> _HOW TO COMPLETE THIS TASK_: In the records below, the line with "(396, 500) = (360, 208): purple" opens the range and the line with "(680, 552) = (248, 398): black cake -> none" closes it; print that range exactly and nothing else.

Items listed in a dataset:
*** Block opens ***
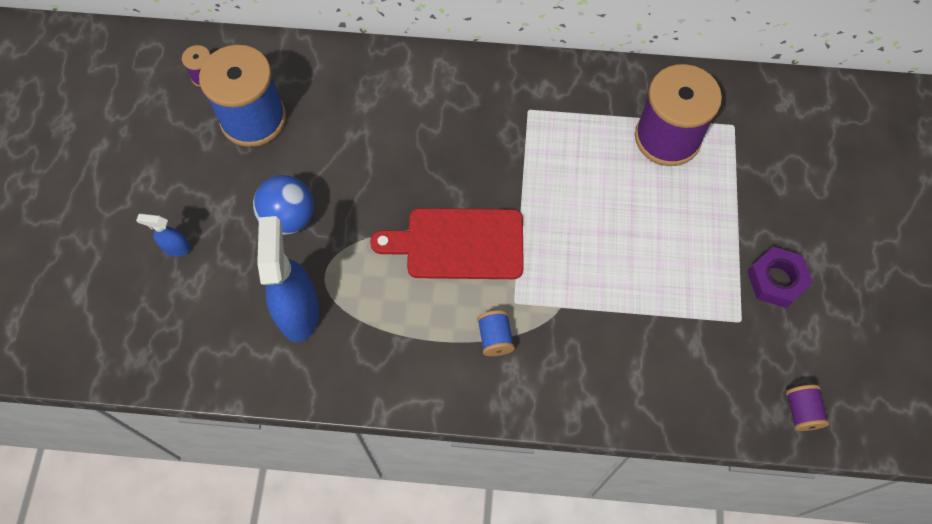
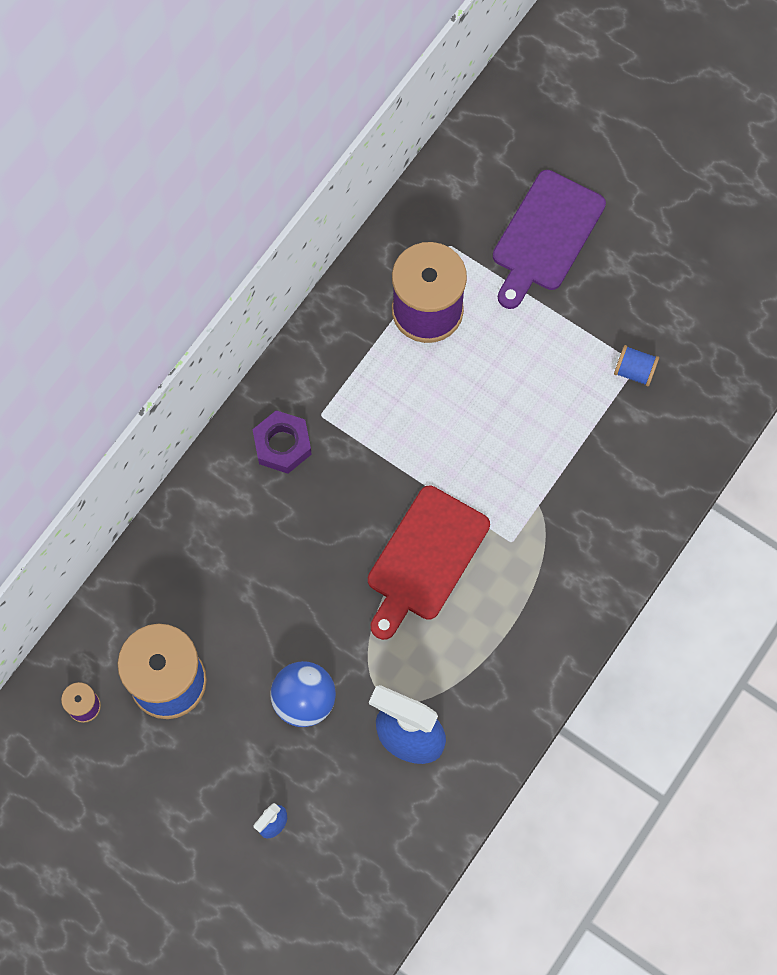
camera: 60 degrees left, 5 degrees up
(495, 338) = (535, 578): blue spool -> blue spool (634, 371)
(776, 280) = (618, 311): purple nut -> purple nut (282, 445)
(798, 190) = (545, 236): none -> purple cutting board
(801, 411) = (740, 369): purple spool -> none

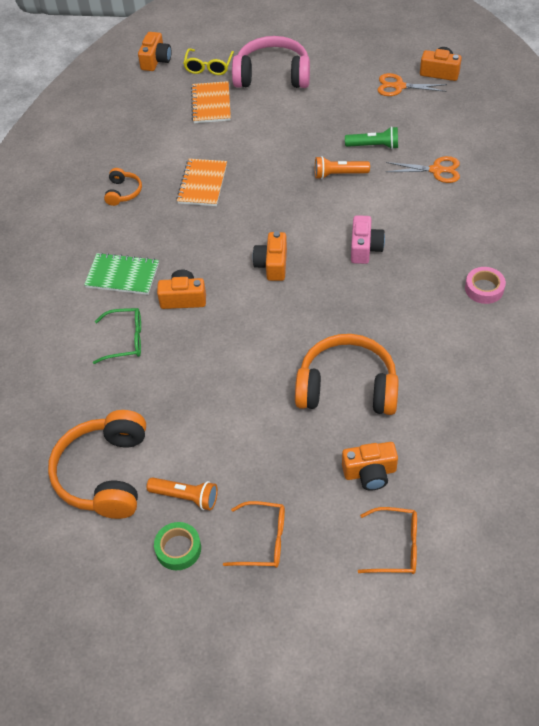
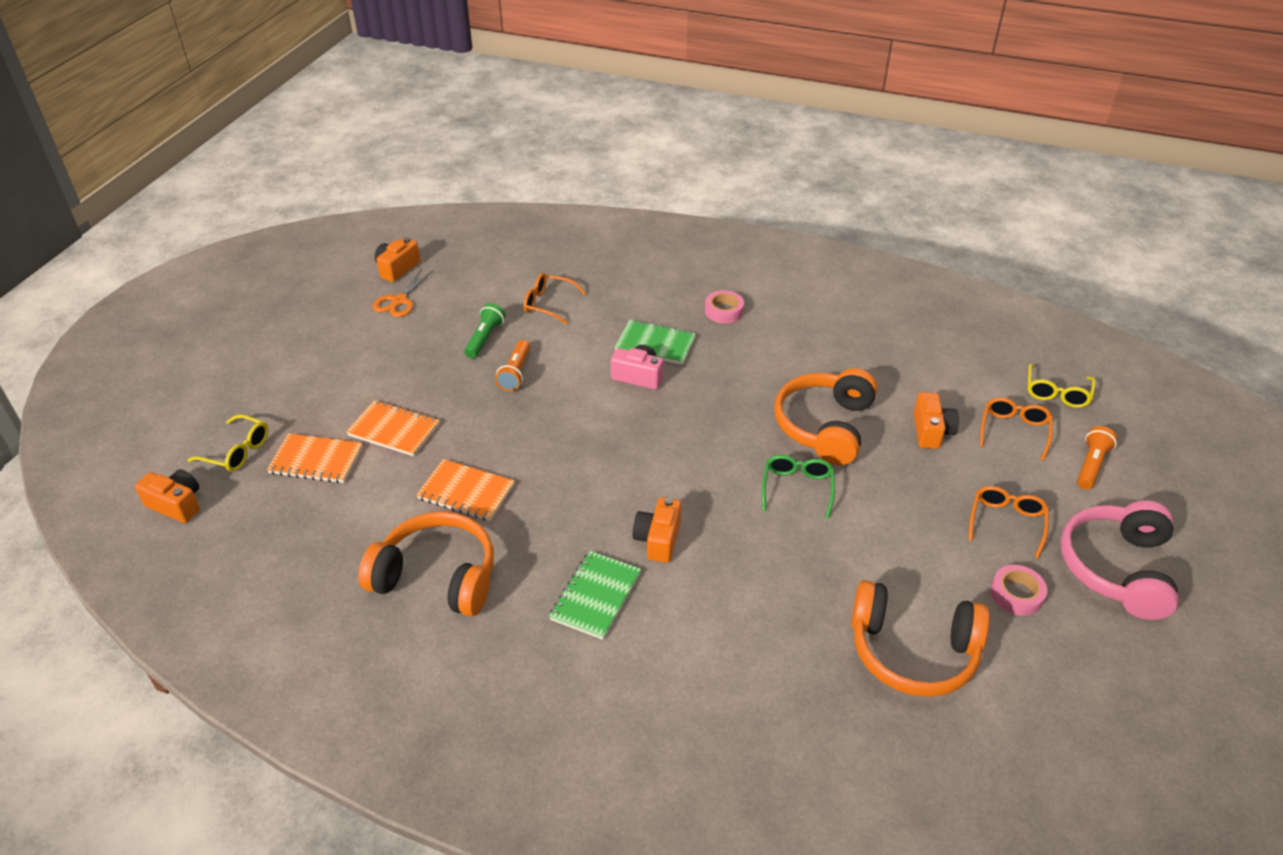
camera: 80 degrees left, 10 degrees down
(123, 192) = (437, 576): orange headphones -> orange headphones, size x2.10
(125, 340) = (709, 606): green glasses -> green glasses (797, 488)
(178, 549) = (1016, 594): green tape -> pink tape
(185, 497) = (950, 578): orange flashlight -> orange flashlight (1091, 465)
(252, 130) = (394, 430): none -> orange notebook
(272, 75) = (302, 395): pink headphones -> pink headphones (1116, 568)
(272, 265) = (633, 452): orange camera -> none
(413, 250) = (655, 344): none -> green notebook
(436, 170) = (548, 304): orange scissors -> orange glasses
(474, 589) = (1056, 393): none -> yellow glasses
*** Block closes ***
*** Block opens ***
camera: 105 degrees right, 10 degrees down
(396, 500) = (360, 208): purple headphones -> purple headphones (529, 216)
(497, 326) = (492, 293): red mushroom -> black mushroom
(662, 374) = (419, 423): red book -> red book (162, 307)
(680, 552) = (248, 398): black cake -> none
*** Block closes ***
> _FINISHED EXERCISE_:
(396, 500) = (360, 208): purple headphones -> purple headphones (529, 216)
(497, 326) = (492, 293): red mushroom -> black mushroom
(662, 374) = (419, 423): red book -> red book (162, 307)
(680, 552) = (248, 398): black cake -> none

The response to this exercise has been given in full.